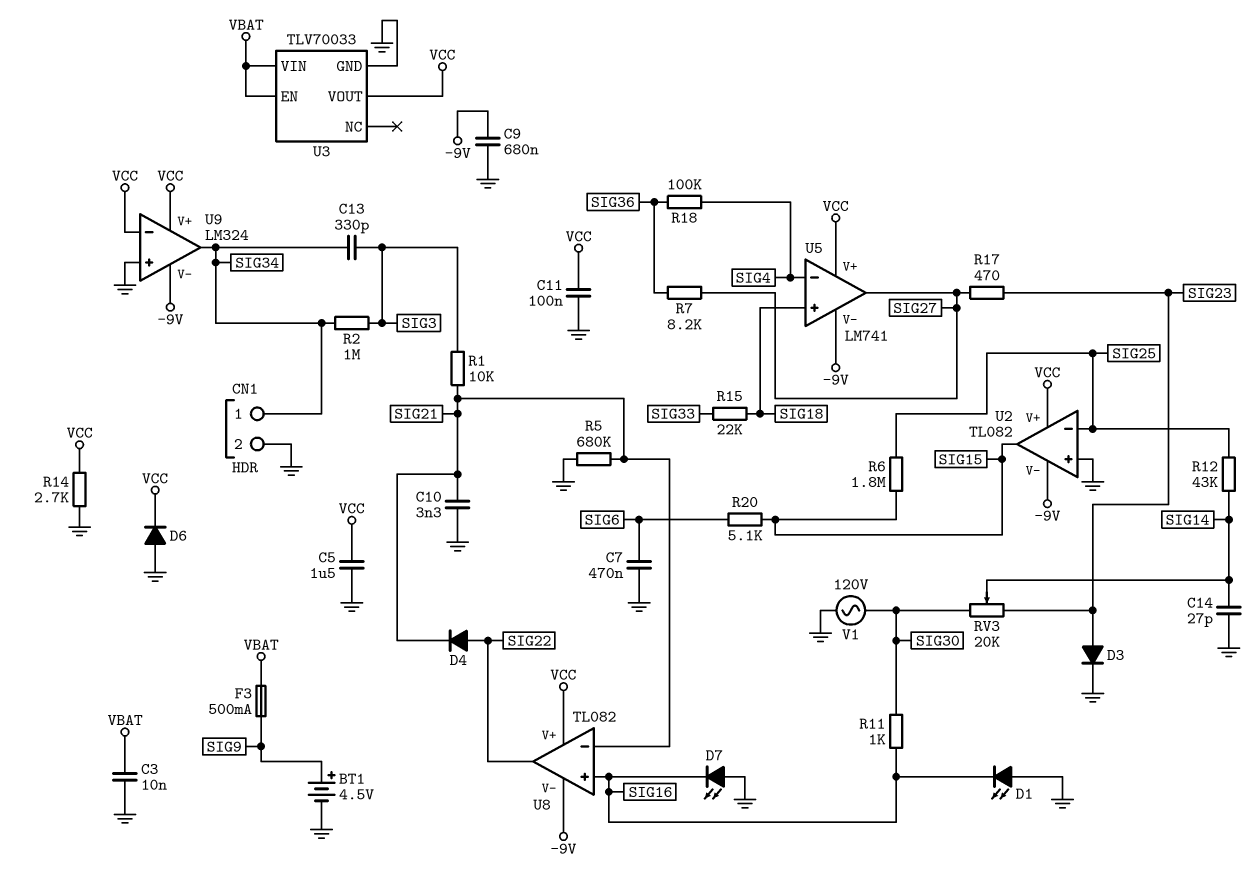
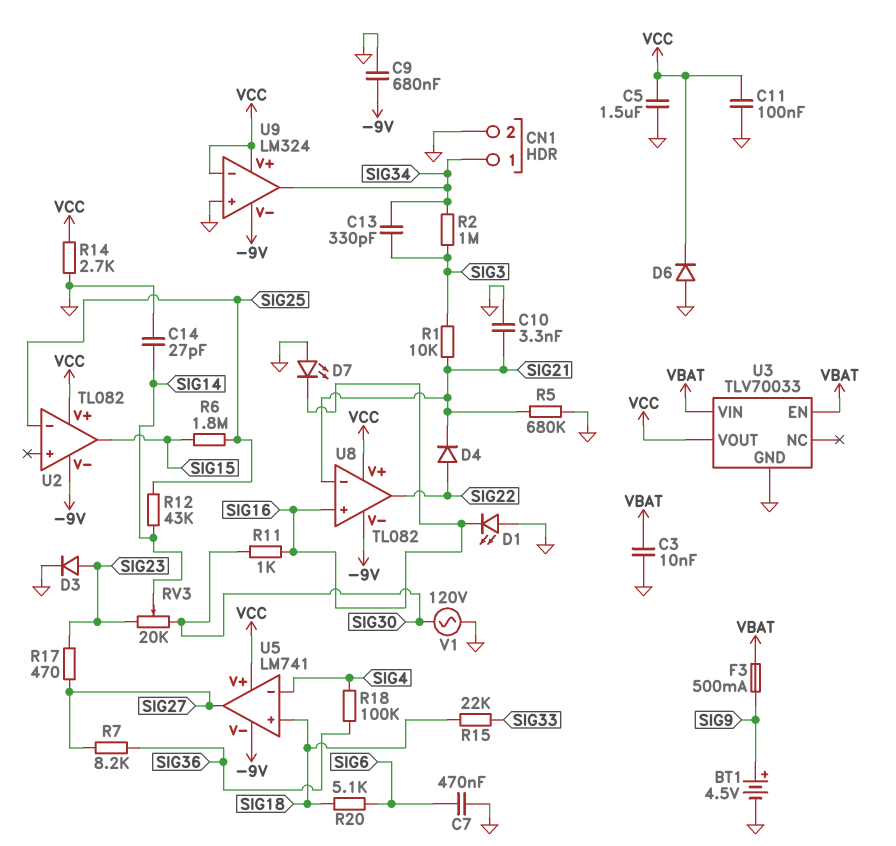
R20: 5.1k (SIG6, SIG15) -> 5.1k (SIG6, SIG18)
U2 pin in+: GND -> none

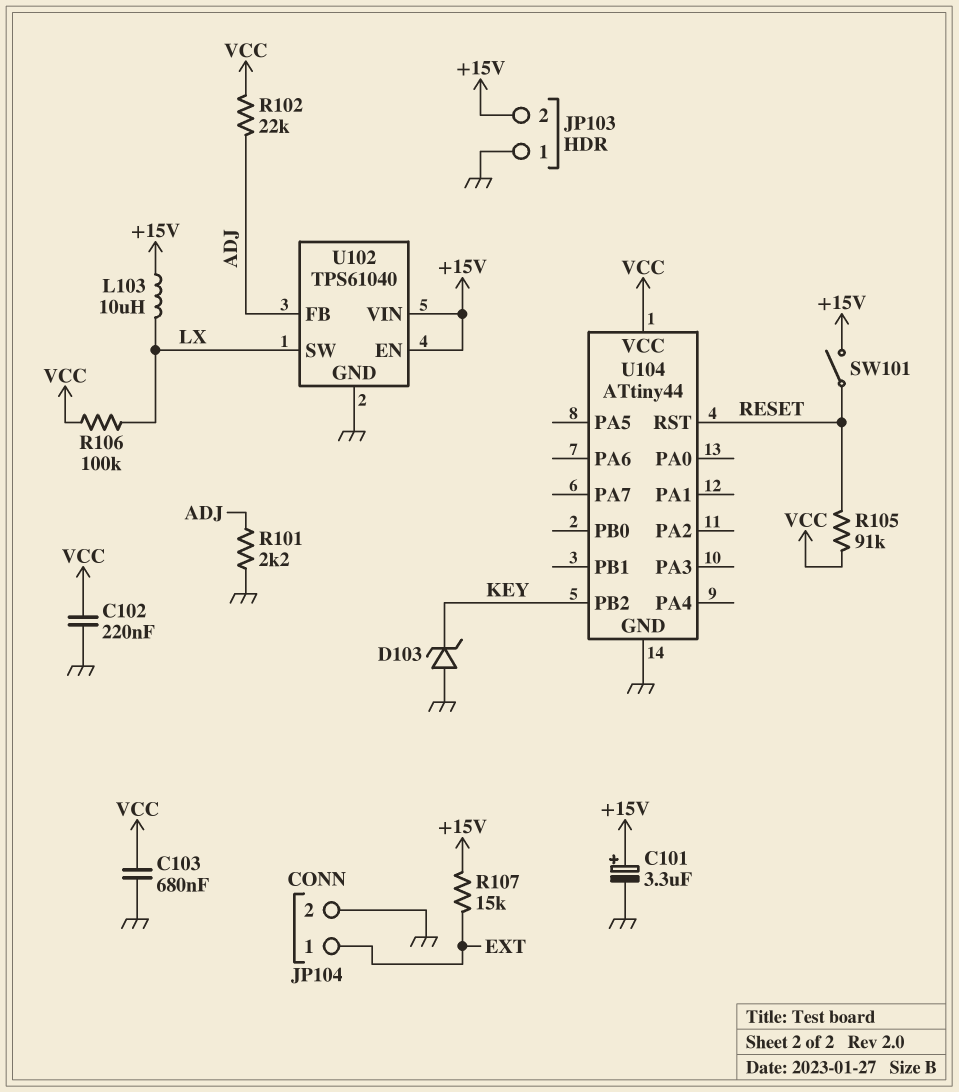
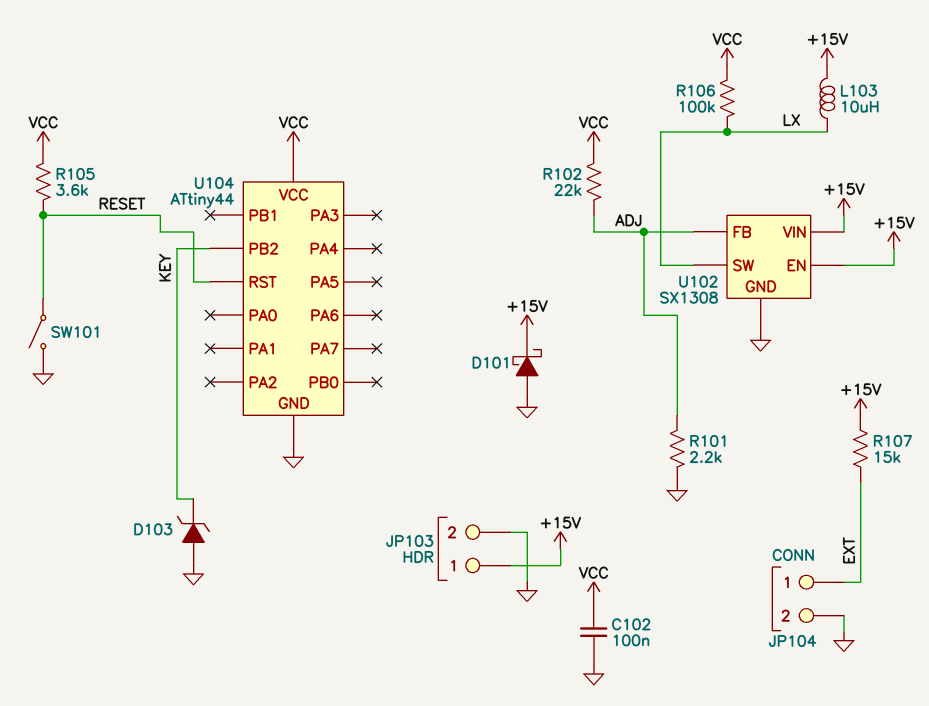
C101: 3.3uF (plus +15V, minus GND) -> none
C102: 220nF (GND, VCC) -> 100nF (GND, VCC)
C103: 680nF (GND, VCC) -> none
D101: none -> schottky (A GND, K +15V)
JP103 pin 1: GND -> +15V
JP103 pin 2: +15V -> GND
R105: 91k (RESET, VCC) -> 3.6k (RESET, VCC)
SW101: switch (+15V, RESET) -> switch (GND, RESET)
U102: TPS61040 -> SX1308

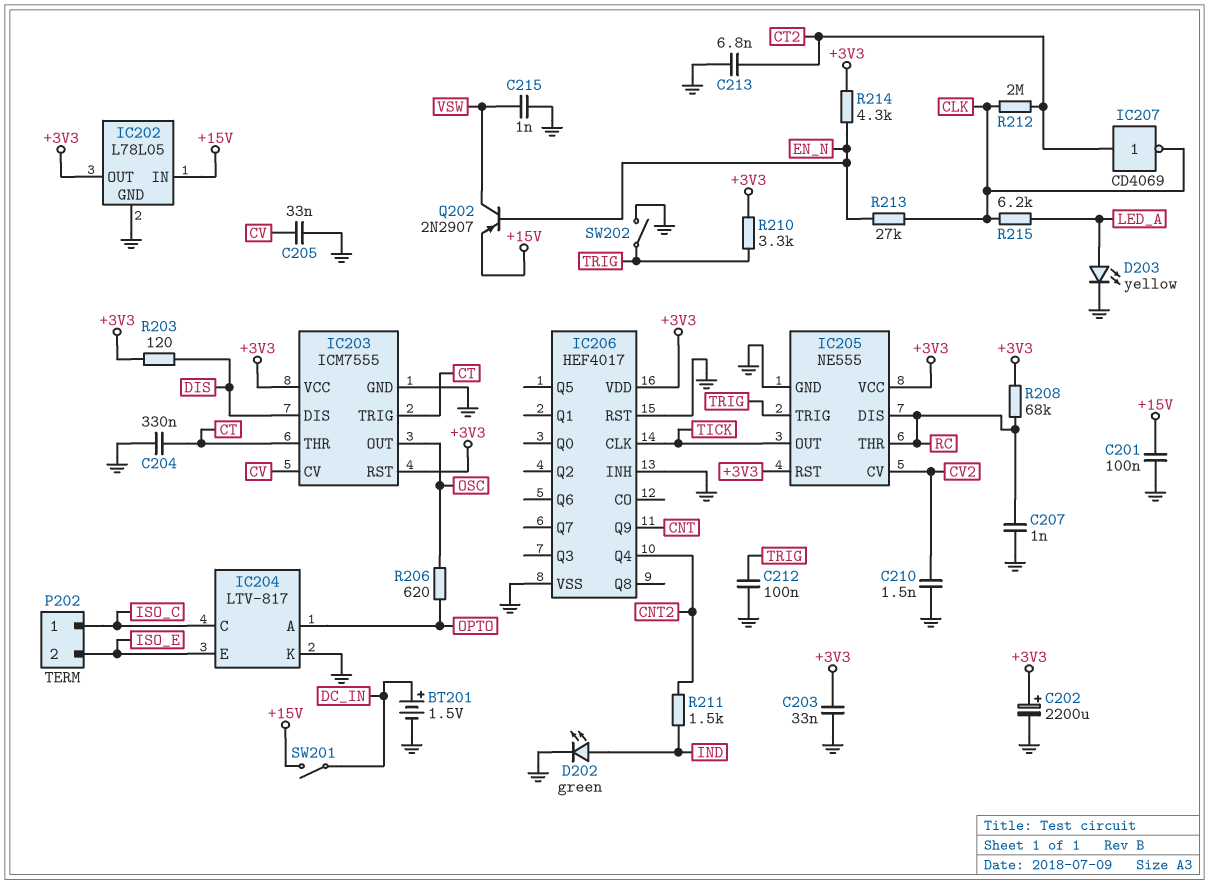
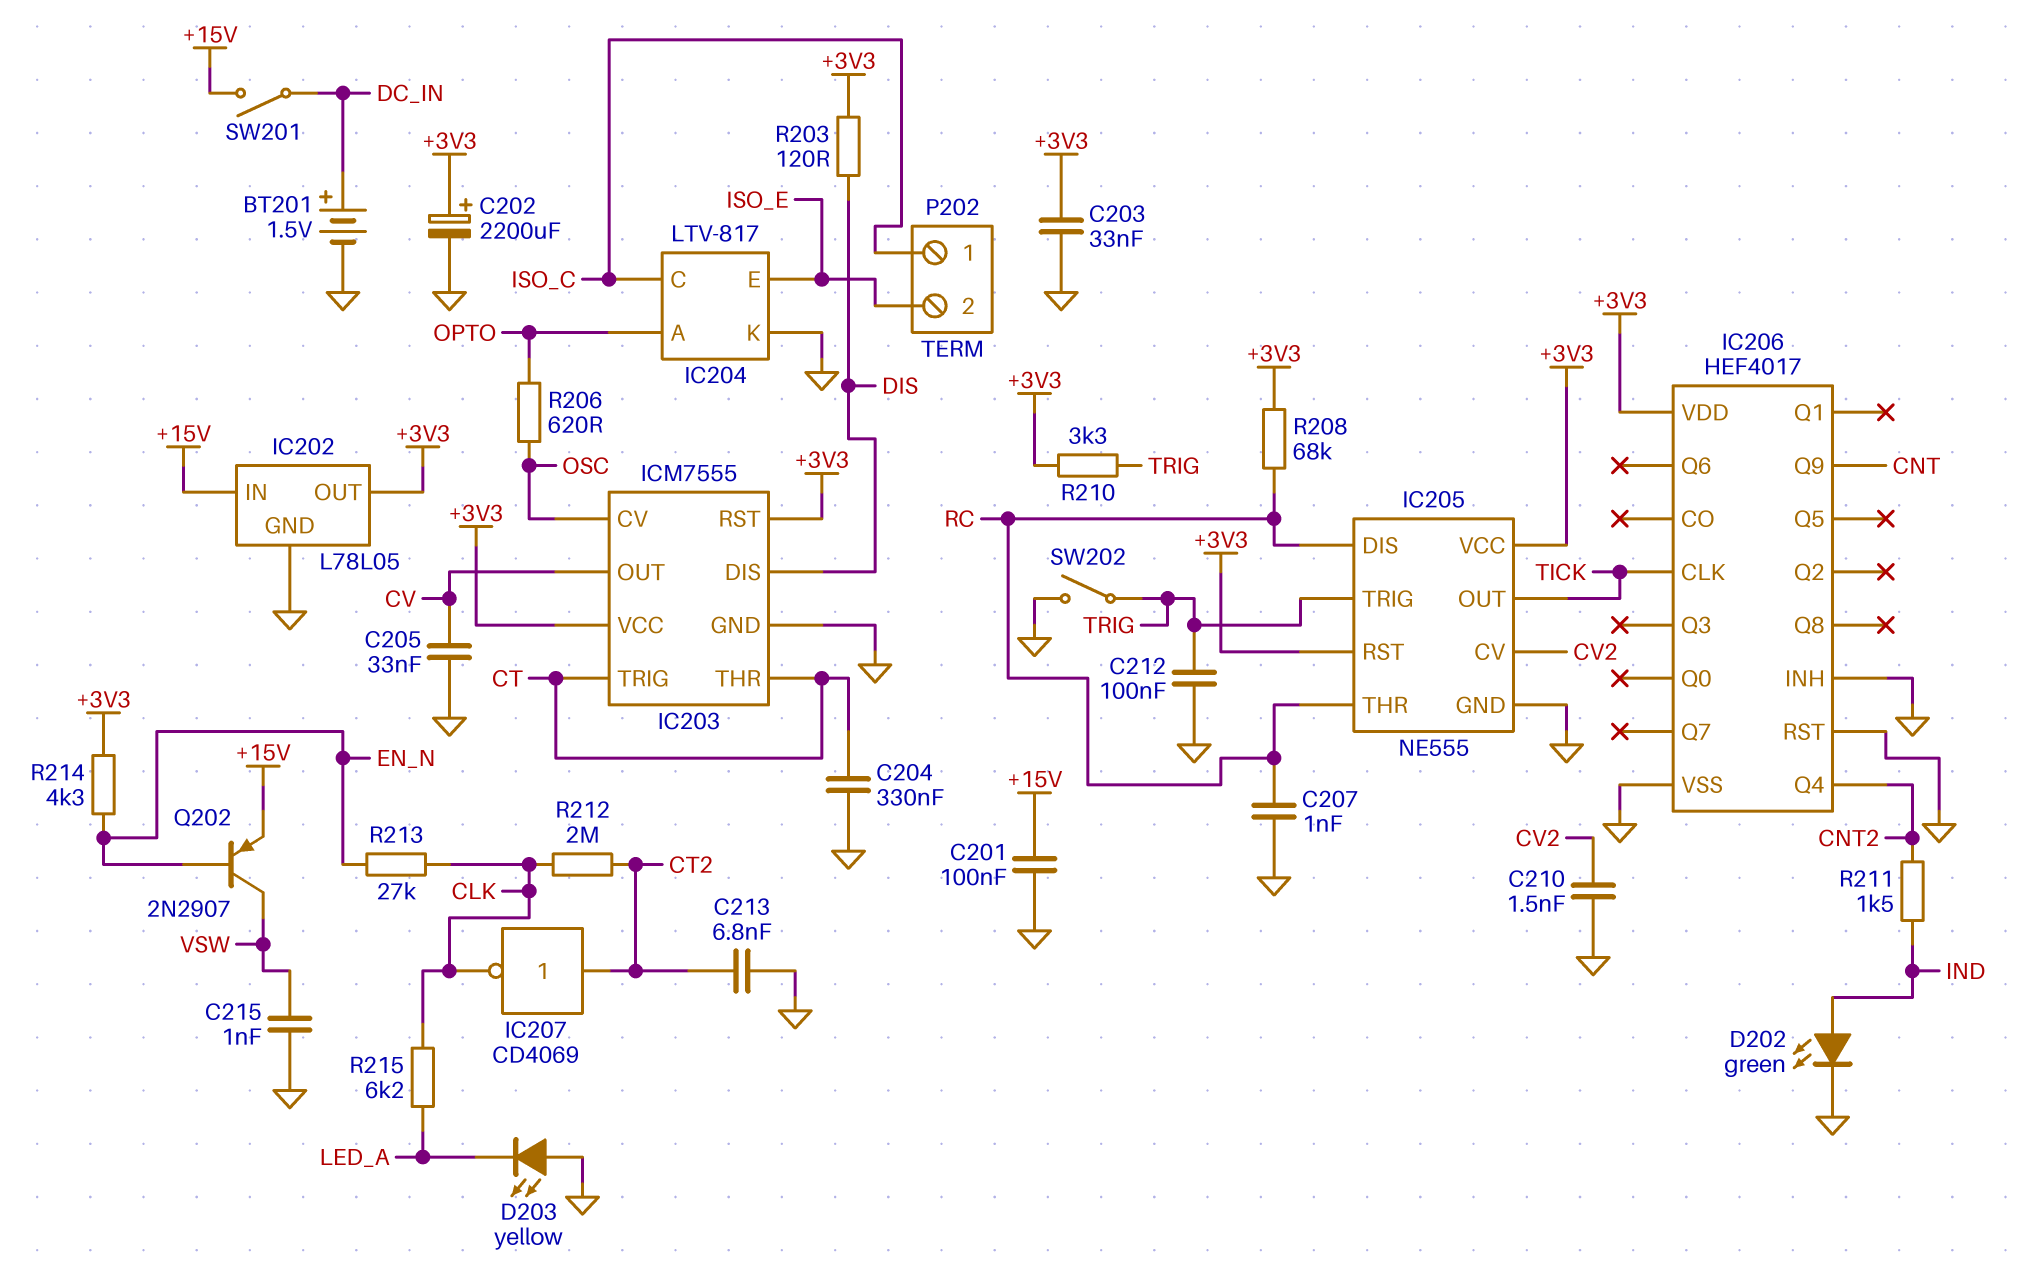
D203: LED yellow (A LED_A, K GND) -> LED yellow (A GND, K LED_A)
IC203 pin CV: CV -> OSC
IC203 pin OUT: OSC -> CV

----------

=== What you need to do ===
Go through the entries above and pull out each line with "none" in it.

=== Output for this exercise ===
U2 pin in+: GND -> none
C101: 3.3uF (plus +15V, minus GND) -> none
C103: 680nF (GND, VCC) -> none
D101: none -> schottky (A GND, K +15V)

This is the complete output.